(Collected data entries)
========

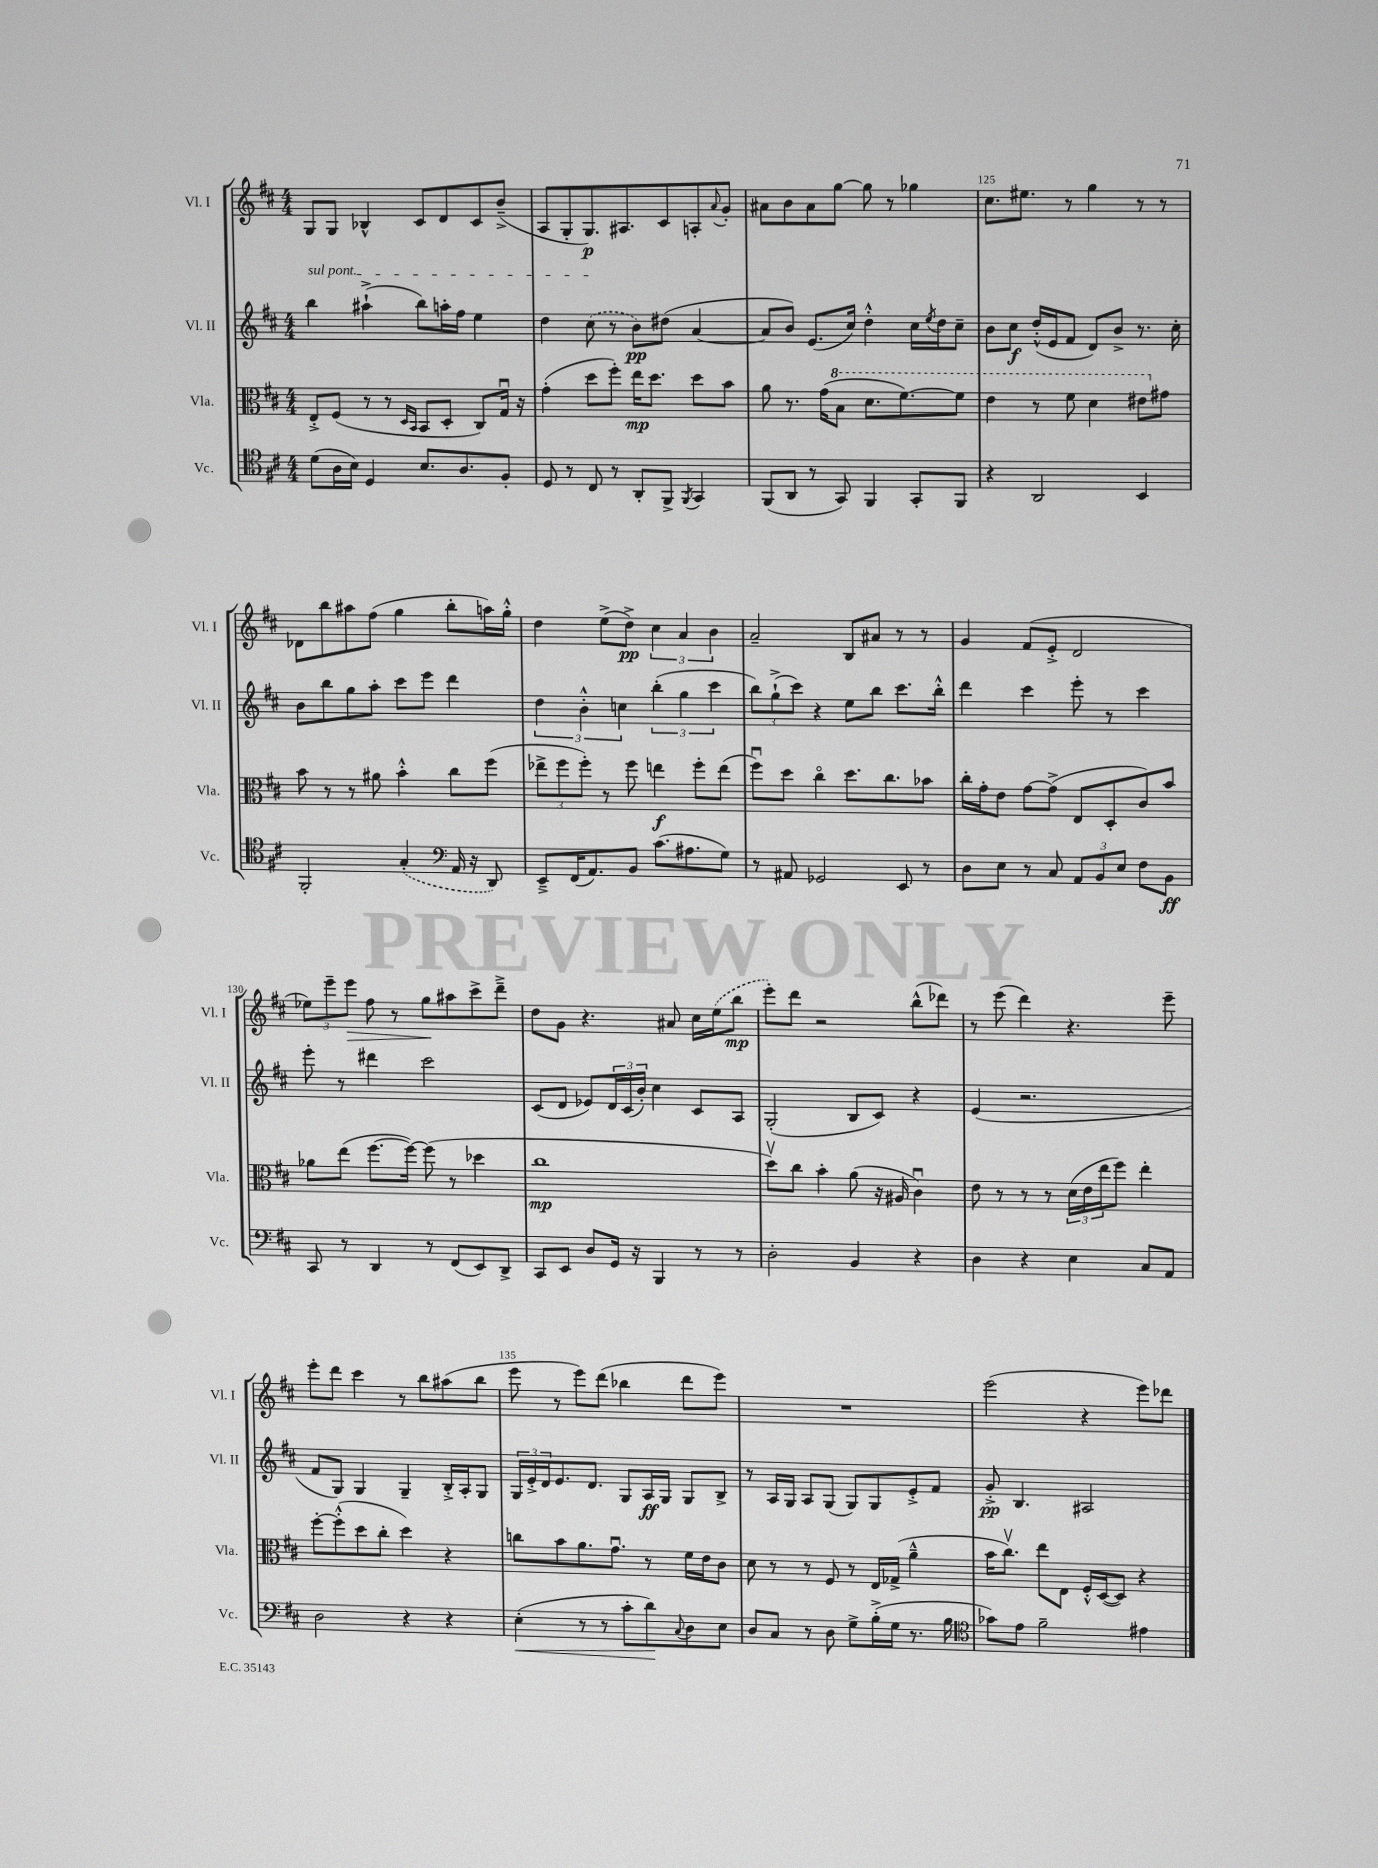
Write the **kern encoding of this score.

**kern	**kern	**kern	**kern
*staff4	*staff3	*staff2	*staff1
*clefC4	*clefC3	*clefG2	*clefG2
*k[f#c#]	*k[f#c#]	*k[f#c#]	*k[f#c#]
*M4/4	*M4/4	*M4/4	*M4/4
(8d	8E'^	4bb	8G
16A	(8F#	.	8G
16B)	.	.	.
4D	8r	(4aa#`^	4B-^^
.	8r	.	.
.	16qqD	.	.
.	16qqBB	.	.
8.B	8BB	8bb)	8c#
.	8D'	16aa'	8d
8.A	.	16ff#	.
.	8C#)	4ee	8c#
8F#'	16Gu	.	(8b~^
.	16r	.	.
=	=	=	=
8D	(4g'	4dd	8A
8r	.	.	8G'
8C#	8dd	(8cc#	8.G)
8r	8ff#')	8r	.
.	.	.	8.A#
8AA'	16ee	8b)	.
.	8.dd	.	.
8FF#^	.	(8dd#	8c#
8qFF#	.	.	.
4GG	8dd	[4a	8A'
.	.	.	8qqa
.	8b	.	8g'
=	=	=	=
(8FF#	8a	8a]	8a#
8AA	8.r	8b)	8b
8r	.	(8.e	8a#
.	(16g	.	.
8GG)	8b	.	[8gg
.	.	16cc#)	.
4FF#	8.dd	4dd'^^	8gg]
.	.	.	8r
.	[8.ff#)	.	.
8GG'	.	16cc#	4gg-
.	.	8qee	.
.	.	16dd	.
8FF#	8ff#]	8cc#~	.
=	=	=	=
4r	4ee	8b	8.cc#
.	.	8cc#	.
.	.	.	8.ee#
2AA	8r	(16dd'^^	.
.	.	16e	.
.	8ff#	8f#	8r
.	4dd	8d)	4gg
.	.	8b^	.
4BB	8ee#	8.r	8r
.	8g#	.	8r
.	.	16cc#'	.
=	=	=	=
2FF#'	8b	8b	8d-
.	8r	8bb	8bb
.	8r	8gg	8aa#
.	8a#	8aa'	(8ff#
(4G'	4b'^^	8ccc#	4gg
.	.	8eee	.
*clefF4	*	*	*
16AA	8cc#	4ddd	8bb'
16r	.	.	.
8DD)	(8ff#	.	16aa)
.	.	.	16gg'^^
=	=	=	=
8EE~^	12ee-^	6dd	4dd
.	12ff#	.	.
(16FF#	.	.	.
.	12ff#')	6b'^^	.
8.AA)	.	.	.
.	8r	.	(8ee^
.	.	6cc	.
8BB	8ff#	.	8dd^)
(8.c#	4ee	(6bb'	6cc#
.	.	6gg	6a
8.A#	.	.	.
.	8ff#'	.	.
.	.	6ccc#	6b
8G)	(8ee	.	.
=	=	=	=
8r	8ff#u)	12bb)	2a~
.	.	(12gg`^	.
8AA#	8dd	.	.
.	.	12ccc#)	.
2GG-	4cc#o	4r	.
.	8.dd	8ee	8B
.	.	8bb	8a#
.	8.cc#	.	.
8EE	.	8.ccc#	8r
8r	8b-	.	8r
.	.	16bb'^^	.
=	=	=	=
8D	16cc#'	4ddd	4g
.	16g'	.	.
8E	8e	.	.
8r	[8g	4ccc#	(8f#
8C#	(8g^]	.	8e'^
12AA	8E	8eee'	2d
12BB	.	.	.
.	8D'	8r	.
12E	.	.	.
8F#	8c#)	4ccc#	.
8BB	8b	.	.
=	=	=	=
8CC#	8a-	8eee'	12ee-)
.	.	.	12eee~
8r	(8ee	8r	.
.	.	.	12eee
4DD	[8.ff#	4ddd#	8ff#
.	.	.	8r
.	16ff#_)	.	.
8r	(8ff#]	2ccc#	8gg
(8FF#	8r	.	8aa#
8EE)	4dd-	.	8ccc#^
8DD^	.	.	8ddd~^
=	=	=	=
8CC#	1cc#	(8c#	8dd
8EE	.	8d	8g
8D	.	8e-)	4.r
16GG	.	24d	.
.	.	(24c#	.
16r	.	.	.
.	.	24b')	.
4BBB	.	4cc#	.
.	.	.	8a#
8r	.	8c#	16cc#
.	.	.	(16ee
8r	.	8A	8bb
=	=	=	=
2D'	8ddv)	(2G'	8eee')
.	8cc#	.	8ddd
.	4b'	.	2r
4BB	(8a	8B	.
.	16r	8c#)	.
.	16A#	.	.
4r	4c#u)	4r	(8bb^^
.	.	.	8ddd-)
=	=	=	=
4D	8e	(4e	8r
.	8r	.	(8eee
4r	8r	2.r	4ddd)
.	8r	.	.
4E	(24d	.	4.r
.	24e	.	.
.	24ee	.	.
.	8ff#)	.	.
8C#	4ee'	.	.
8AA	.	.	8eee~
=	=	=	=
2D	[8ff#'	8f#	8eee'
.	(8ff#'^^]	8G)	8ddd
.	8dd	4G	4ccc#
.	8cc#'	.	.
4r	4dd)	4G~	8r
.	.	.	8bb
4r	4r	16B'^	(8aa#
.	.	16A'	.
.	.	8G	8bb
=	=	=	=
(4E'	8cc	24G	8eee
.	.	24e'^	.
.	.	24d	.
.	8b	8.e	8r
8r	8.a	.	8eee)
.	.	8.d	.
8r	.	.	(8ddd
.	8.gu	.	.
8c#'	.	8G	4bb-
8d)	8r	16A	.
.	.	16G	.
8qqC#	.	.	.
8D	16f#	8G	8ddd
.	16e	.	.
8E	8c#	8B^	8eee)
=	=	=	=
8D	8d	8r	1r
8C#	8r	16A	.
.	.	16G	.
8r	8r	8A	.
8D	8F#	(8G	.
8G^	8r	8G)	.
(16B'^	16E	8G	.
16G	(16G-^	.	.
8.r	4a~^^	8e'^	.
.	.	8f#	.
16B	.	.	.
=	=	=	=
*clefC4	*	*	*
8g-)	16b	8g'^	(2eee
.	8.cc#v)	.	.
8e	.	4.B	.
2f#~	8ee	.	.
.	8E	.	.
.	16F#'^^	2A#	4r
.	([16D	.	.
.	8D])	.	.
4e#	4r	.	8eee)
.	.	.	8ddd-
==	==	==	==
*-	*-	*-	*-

========

**Required task:** Return each line of the listing above that contains the string "kern". Uppercase and lowercase letters count as different.

**Exercise response:**
Write the **kern encoding of this score.
**kern	**kern	**kern	**kern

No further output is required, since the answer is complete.